**PROMPT**
Would you please output only the lines from the one containing "pink brick J5:J8" through the end of the entries below, exactly as written?
Top of EXTRACTED ENTRIES
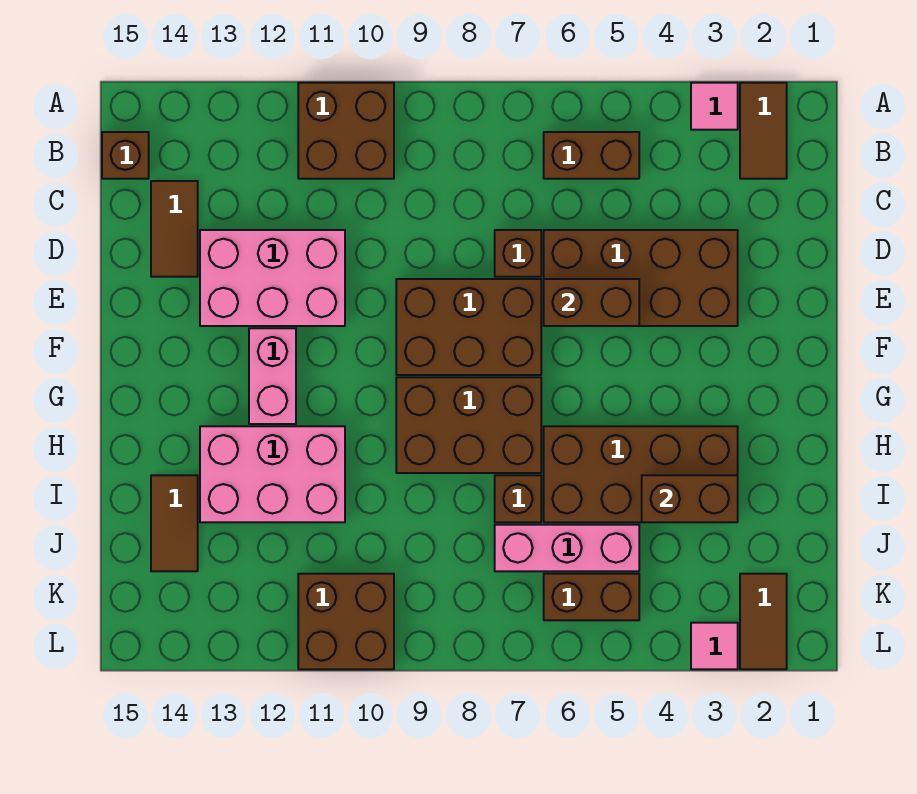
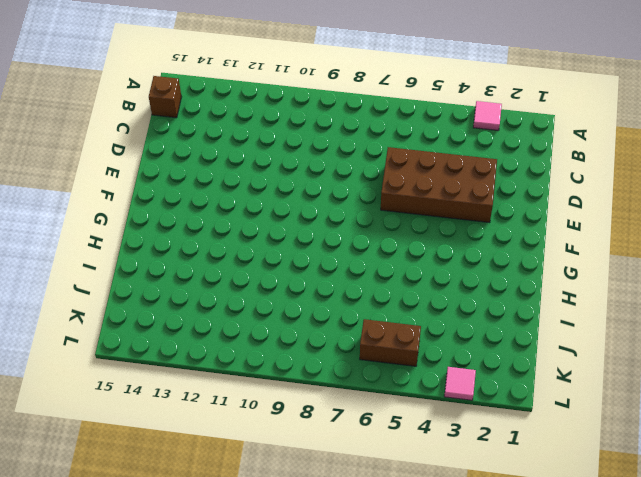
none -> brown tile A2:B2 level 1
none -> brown brick A10:B11 level 1
none -> brown brick B5:B6 level 1

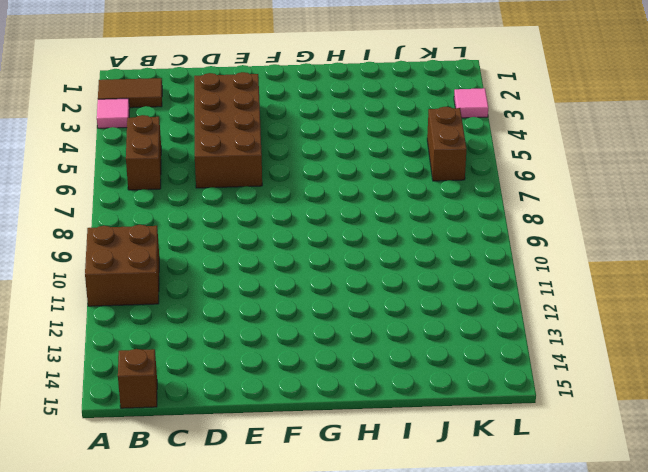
none -> brown tile C14:D14 level 1
none -> brown brick D7 level 1
none -> pink brick D11:E13 level 1

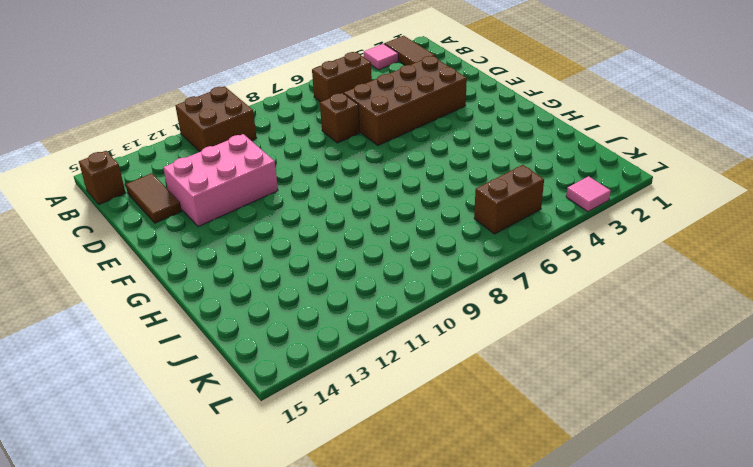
none -> brown brick E7:F9 level 1
none -> pink brick F12:G12 level 1
none -> brown brick G7:H9 level 1

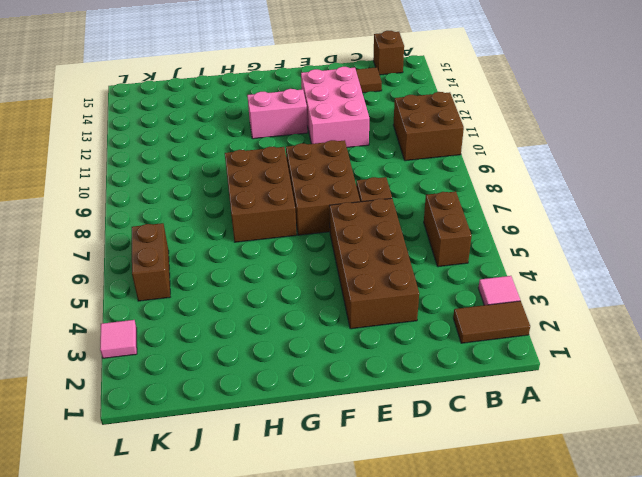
none -> brown brick H3:I6 level 1
none -> pink brick H11:I13 level 1
none -> brown brick I7 level 1

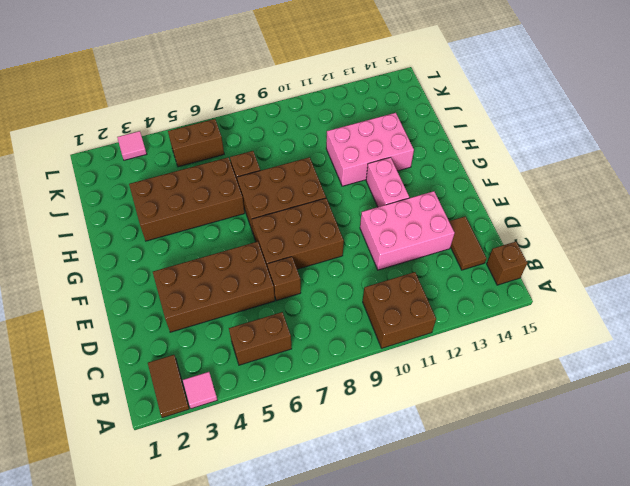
none -> brown tile I14:J14 level 1
none -> pink brick J5:J7 level 1
none -> brown tile K2:L2 level 1

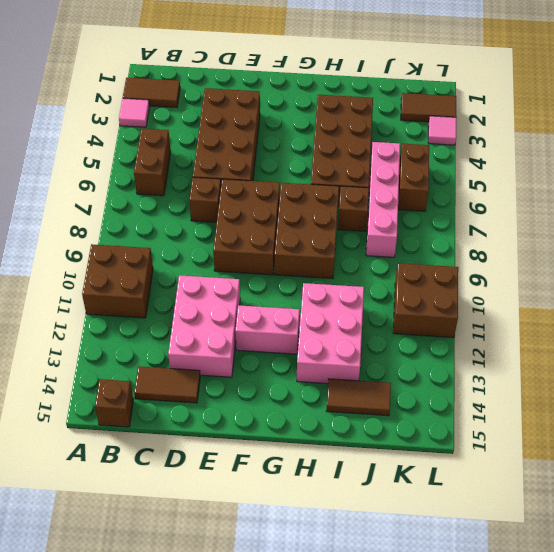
pink brick J5:J8 level 1 -> pink brick J5:J7 level 1
none -> brown brick E5:E6 level 2
none -> brown brick I3:I4 level 2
Bottom of EXTRACTED ENTRIES
**EXERCISE SOLUTION**
pink brick J5:J8 level 1 -> pink brick J5:J7 level 1
none -> brown brick E5:E6 level 2
none -> brown brick I3:I4 level 2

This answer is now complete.